▸ **What is expected**: Pick out each line of the listing below that contains the word "Nagoya", and copy those lines.

▸ **Data section**:
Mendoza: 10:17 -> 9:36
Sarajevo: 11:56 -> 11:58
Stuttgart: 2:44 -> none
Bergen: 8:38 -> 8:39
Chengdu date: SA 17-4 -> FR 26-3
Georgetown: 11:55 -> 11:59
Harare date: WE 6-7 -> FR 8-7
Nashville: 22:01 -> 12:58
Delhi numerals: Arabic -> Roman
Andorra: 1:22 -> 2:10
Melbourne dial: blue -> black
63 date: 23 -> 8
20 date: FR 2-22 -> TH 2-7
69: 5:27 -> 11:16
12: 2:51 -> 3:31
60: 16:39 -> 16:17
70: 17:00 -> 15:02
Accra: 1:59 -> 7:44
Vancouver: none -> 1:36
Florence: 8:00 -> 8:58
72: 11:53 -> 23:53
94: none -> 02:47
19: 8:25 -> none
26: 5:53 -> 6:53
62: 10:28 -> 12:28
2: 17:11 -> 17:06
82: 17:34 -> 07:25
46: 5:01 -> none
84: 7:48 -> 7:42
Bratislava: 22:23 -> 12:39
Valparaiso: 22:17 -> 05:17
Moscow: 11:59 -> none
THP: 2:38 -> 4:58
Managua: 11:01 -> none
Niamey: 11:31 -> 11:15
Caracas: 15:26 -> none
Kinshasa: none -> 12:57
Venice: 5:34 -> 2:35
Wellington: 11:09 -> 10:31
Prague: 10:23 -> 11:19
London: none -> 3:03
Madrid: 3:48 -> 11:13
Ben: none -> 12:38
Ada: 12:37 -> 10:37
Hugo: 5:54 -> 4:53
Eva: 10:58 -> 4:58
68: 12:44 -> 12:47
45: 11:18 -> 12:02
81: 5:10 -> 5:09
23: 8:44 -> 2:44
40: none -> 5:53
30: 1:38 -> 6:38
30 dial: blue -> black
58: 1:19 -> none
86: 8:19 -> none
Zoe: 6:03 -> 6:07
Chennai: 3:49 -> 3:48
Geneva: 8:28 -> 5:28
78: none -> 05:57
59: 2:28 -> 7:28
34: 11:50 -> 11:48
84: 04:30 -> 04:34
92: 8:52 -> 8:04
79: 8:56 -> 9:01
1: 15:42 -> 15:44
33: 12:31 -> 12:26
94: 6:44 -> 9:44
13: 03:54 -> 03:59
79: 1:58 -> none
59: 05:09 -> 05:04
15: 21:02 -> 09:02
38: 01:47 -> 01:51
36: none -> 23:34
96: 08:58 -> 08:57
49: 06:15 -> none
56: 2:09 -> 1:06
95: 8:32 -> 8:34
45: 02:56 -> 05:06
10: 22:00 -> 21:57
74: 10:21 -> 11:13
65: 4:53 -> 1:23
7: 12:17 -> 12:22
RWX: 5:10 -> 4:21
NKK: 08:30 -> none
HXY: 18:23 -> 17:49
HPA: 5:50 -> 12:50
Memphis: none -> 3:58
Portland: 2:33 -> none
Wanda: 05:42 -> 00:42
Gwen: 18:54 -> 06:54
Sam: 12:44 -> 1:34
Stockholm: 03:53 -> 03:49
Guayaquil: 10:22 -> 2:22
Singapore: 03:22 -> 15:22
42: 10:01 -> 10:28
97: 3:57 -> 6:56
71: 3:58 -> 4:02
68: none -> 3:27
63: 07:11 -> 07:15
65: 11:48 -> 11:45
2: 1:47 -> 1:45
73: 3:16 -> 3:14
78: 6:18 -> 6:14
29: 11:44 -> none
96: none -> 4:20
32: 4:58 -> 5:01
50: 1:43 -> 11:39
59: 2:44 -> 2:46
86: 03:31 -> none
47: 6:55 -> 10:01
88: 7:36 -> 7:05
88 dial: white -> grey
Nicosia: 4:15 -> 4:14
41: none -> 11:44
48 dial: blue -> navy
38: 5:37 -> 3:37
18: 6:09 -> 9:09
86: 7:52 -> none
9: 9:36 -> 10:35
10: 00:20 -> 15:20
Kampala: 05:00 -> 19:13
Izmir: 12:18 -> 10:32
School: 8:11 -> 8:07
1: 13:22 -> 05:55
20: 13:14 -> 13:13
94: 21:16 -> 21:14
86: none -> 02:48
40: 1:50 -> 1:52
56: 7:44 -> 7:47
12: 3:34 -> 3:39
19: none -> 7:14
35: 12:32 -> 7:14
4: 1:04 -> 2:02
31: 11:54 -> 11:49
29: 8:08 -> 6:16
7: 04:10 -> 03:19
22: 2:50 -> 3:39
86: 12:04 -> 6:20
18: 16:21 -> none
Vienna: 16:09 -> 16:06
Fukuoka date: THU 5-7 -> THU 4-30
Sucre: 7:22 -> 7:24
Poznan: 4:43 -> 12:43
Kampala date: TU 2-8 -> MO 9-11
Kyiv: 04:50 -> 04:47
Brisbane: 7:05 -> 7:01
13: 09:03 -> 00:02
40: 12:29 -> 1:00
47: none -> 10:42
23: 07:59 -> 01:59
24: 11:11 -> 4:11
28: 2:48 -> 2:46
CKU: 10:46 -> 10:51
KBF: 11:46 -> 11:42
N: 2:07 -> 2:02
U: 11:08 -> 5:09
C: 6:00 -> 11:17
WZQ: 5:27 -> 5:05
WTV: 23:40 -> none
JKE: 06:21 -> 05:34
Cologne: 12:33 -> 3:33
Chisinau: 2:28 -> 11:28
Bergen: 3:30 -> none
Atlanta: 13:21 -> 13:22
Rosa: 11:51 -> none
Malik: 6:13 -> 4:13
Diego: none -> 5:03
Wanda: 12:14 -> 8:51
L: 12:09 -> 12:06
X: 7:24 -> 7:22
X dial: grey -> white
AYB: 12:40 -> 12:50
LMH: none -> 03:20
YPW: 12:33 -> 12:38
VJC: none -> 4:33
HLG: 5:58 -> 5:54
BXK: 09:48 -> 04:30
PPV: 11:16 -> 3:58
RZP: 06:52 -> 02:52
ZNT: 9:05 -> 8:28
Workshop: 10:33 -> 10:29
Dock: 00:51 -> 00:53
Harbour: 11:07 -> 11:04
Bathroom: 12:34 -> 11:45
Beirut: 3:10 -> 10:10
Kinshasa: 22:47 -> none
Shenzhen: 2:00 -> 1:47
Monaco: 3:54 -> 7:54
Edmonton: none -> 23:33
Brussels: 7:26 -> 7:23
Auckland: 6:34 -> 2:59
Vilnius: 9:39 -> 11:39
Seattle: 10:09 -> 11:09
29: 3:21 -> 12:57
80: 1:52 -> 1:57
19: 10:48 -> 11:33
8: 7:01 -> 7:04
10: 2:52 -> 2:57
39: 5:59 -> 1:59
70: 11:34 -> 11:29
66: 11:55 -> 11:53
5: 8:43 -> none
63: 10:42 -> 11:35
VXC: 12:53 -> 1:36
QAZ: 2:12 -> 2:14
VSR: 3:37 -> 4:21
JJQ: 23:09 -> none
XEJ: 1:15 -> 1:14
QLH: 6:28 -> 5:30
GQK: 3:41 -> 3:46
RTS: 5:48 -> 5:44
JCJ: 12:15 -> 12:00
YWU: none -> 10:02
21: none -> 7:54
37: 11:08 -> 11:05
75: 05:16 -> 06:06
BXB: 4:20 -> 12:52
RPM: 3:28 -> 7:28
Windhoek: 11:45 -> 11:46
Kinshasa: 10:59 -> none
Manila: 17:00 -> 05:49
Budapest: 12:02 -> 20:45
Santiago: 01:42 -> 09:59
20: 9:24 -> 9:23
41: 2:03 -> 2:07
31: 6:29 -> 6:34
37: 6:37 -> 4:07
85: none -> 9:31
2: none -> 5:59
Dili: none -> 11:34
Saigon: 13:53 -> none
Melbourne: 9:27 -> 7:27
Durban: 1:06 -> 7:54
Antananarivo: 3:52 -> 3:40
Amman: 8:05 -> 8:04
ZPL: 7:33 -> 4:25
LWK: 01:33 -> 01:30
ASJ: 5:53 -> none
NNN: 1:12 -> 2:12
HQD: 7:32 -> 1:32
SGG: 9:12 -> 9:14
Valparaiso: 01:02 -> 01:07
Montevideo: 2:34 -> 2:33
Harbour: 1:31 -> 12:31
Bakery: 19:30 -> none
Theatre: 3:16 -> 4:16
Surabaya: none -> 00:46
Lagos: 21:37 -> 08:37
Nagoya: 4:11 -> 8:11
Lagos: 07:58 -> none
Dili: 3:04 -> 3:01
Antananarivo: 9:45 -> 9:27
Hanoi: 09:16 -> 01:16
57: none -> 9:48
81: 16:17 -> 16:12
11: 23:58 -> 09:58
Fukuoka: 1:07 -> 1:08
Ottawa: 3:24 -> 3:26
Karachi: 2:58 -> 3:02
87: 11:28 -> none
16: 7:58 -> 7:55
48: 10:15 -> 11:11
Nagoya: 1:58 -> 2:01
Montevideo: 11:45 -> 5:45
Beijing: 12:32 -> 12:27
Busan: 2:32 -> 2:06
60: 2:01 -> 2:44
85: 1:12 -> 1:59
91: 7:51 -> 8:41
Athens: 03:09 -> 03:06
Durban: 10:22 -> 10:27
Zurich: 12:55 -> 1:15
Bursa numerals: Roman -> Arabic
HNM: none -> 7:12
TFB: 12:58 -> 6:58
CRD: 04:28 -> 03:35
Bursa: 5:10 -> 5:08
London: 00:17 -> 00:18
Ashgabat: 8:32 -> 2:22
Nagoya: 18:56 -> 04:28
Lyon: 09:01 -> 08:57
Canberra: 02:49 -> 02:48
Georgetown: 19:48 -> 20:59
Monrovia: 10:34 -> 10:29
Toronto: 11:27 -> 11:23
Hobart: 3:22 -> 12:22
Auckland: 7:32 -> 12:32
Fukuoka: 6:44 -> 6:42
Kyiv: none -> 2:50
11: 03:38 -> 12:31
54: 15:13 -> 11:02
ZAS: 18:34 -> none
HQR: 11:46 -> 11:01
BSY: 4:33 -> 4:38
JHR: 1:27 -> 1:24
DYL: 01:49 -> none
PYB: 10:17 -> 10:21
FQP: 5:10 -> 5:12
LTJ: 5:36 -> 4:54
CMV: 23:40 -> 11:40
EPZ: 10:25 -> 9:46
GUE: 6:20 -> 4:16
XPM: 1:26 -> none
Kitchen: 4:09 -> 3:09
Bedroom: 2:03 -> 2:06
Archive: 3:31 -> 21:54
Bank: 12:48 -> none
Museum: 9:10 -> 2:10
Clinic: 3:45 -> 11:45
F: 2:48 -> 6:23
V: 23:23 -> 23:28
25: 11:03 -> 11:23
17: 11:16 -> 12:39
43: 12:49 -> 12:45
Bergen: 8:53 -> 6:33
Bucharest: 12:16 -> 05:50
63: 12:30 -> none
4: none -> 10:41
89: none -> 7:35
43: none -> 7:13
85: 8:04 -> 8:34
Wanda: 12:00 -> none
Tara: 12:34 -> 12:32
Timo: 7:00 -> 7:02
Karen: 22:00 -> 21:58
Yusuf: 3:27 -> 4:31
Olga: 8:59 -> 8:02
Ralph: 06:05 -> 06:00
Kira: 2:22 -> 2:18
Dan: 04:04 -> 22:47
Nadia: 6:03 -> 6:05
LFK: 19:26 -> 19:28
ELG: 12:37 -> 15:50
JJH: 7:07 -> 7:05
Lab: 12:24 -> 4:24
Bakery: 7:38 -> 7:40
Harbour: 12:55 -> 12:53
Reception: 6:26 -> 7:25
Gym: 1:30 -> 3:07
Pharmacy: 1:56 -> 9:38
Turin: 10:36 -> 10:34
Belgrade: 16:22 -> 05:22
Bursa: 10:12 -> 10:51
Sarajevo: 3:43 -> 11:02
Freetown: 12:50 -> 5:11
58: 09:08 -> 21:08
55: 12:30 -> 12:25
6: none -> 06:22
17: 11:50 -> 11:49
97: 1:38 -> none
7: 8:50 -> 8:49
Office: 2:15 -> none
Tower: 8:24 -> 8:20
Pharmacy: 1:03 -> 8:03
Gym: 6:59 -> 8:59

▸ **Solution**:
Nagoya: 4:11 -> 8:11
Nagoya: 1:58 -> 2:01
Nagoya: 18:56 -> 04:28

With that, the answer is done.